---------- GIVEN INFORMATION

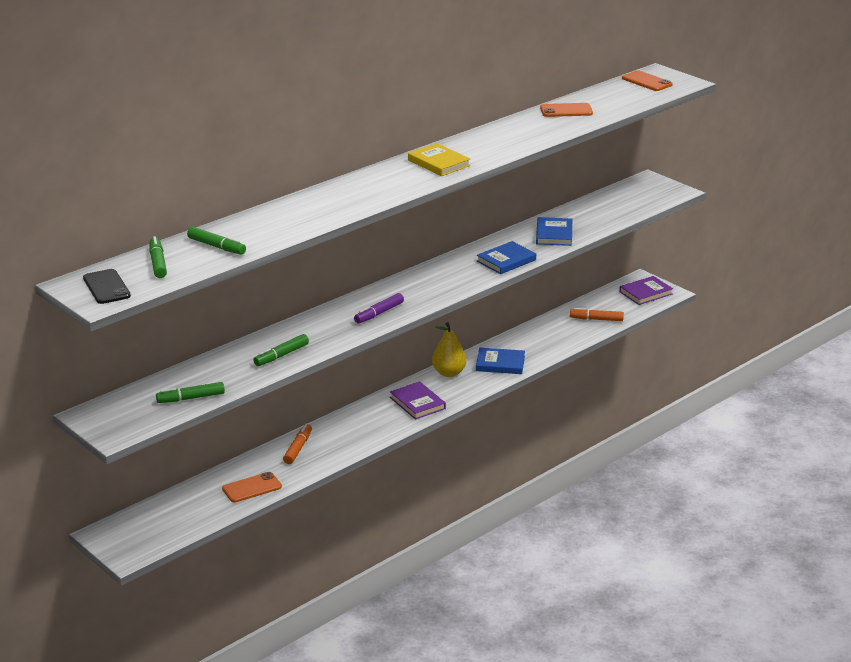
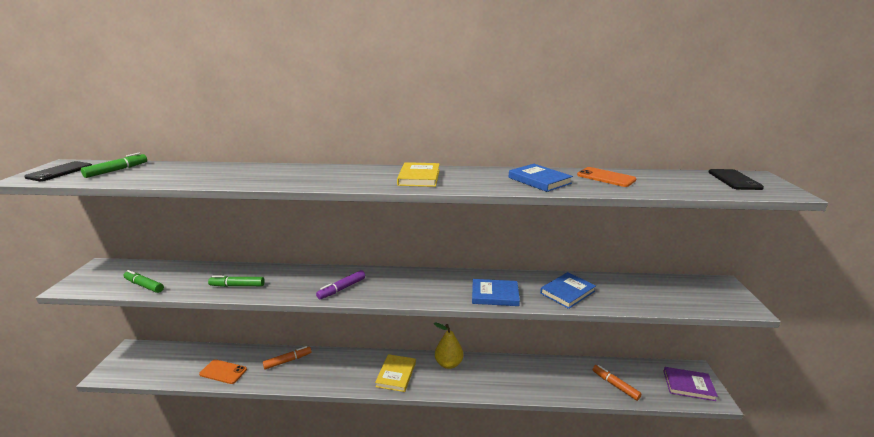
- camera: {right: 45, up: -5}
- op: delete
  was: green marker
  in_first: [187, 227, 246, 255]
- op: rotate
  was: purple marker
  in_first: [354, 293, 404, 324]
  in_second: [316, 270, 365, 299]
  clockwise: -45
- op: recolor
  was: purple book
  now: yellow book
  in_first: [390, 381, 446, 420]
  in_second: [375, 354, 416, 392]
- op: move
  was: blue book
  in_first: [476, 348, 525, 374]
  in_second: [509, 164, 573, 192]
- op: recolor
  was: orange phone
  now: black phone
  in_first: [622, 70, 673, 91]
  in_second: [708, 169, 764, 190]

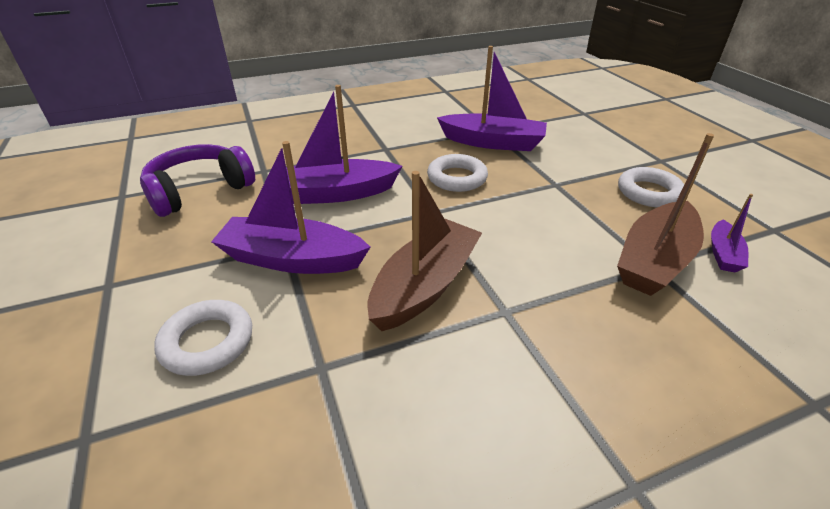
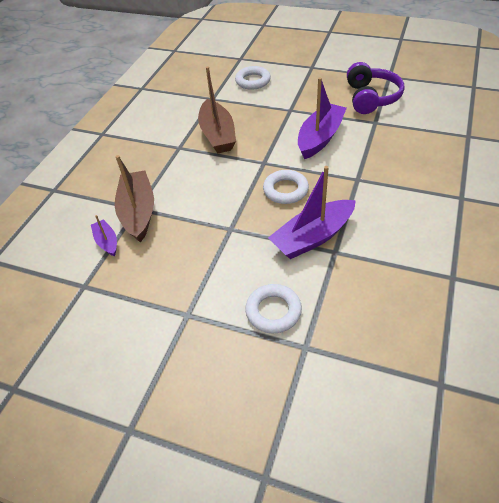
- camera: {right: 135, up: 10}
- op: delete
  was: purple boat
  in_first: [211, 141, 370, 274]
- op: move
  was: white ring
  in_first: [618, 167, 684, 207]
  in_second: [245, 284, 302, 333]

--------------------

→ **PROBLEM TO SOLVE**:
Where does the string "camera" occur in the data above? Copy every line that holds it.

→ **ANSWER**:
- camera: {right: 45, up: -5}
- camera: {right: 135, up: 10}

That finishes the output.